***** The data
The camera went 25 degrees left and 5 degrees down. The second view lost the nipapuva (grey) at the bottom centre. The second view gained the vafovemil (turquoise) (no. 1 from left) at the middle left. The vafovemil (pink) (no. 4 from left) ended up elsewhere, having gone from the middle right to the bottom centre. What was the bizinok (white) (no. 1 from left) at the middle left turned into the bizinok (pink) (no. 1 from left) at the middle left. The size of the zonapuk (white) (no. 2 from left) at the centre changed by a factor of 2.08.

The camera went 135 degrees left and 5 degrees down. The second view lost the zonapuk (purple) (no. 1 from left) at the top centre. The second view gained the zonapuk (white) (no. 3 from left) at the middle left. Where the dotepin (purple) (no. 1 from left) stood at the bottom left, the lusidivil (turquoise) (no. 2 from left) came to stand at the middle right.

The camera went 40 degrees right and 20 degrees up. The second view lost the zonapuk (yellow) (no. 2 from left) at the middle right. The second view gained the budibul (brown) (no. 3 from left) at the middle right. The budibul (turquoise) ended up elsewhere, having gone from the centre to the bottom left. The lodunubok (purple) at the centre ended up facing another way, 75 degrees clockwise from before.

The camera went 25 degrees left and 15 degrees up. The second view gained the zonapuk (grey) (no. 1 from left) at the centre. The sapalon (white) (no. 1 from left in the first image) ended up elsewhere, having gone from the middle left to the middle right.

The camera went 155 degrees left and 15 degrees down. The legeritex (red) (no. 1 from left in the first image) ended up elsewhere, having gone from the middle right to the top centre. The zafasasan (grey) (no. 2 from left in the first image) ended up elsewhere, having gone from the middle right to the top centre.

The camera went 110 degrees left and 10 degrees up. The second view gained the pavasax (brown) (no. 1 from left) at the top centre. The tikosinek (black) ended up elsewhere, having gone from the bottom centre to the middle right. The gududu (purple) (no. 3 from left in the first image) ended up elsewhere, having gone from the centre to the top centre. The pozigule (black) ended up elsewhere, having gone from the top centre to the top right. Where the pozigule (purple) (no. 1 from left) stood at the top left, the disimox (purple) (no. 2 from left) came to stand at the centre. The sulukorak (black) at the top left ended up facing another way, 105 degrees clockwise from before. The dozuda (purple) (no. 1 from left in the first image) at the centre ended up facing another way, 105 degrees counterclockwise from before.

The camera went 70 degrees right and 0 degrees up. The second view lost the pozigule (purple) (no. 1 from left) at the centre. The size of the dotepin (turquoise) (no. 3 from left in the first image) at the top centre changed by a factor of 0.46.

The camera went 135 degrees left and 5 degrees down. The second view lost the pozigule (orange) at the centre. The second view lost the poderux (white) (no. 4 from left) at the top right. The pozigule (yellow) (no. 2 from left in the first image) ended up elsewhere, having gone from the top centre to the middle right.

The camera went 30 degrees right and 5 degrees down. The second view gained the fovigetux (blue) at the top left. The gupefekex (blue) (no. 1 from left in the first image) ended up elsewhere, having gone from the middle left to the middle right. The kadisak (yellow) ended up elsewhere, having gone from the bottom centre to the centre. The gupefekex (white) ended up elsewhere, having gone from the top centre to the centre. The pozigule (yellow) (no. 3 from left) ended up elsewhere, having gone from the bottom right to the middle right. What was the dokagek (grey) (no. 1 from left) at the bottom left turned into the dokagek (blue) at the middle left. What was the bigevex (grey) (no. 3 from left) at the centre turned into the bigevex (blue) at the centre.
**********
What you need to do » Reproduce the whole listing so that each line matches the original exactly.

Result for this task »
The camera went 25 degrees left and 5 degrees down. The second view lost the nipapuva (grey) at the bottom centre. The second view gained the vafovemil (turquoise) (no. 1 from left) at the middle left. The vafovemil (pink) (no. 4 from left) ended up elsewhere, having gone from the middle right to the bottom centre. What was the bizinok (white) (no. 1 from left) at the middle left turned into the bizinok (pink) (no. 1 from left) at the middle left. The size of the zonapuk (white) (no. 2 from left) at the centre changed by a factor of 2.08.

The camera went 135 degrees left and 5 degrees down. The second view lost the zonapuk (purple) (no. 1 from left) at the top centre. The second view gained the zonapuk (white) (no. 3 from left) at the middle left. Where the dotepin (purple) (no. 1 from left) stood at the bottom left, the lusidivil (turquoise) (no. 2 from left) came to stand at the middle right.

The camera went 40 degrees right and 20 degrees up. The second view lost the zonapuk (yellow) (no. 2 from left) at the middle right. The second view gained the budibul (brown) (no. 3 from left) at the middle right. The budibul (turquoise) ended up elsewhere, having gone from the centre to the bottom left. The lodunubok (purple) at the centre ended up facing another way, 75 degrees clockwise from before.

The camera went 25 degrees left and 15 degrees up. The second view gained the zonapuk (grey) (no. 1 from left) at the centre. The sapalon (white) (no. 1 from left in the first image) ended up elsewhere, having gone from the middle left to the middle right.

The camera went 155 degrees left and 15 degrees down. The legeritex (red) (no. 1 from left in the first image) ended up elsewhere, having gone from the middle right to the top centre. The zafasasan (grey) (no. 2 from left in the first image) ended up elsewhere, having gone from the middle right to the top centre.

The camera went 110 degrees left and 10 degrees up. The second view gained the pavasax (brown) (no. 1 from left) at the top centre. The tikosinek (black) ended up elsewhere, having gone from the bottom centre to the middle right. The gududu (purple) (no. 3 from left in the first image) ended up elsewhere, having gone from the centre to the top centre. The pozigule (black) ended up elsewhere, having gone from the top centre to the top right. Where the pozigule (purple) (no. 1 from left) stood at the top left, the disimox (purple) (no. 2 from left) came to stand at the centre. The sulukorak (black) at the top left ended up facing another way, 105 degrees clockwise from before. The dozuda (purple) (no. 1 from left in the first image) at the centre ended up facing another way, 105 degrees counterclockwise from before.

The camera went 70 degrees right and 0 degrees up. The second view lost the pozigule (purple) (no. 1 from left) at the centre. The size of the dotepin (turquoise) (no. 3 from left in the first image) at the top centre changed by a factor of 0.46.

The camera went 135 degrees left and 5 degrees down. The second view lost the pozigule (orange) at the centre. The second view lost the poderux (white) (no. 4 from left) at the top right. The pozigule (yellow) (no. 2 from left in the first image) ended up elsewhere, having gone from the top centre to the middle right.

The camera went 30 degrees right and 5 degrees down. The second view gained the fovigetux (blue) at the top left. The gupefekex (blue) (no. 1 from left in the first image) ended up elsewhere, having gone from the middle left to the middle right. The kadisak (yellow) ended up elsewhere, having gone from the bottom centre to the centre. The gupefekex (white) ended up elsewhere, having gone from the top centre to the centre. The pozigule (yellow) (no. 3 from left) ended up elsewhere, having gone from the bottom right to the middle right. What was the dokagek (grey) (no. 1 from left) at the bottom left turned into the dokagek (blue) at the middle left. What was the bigevex (grey) (no. 3 from left) at the centre turned into the bigevex (blue) at the centre.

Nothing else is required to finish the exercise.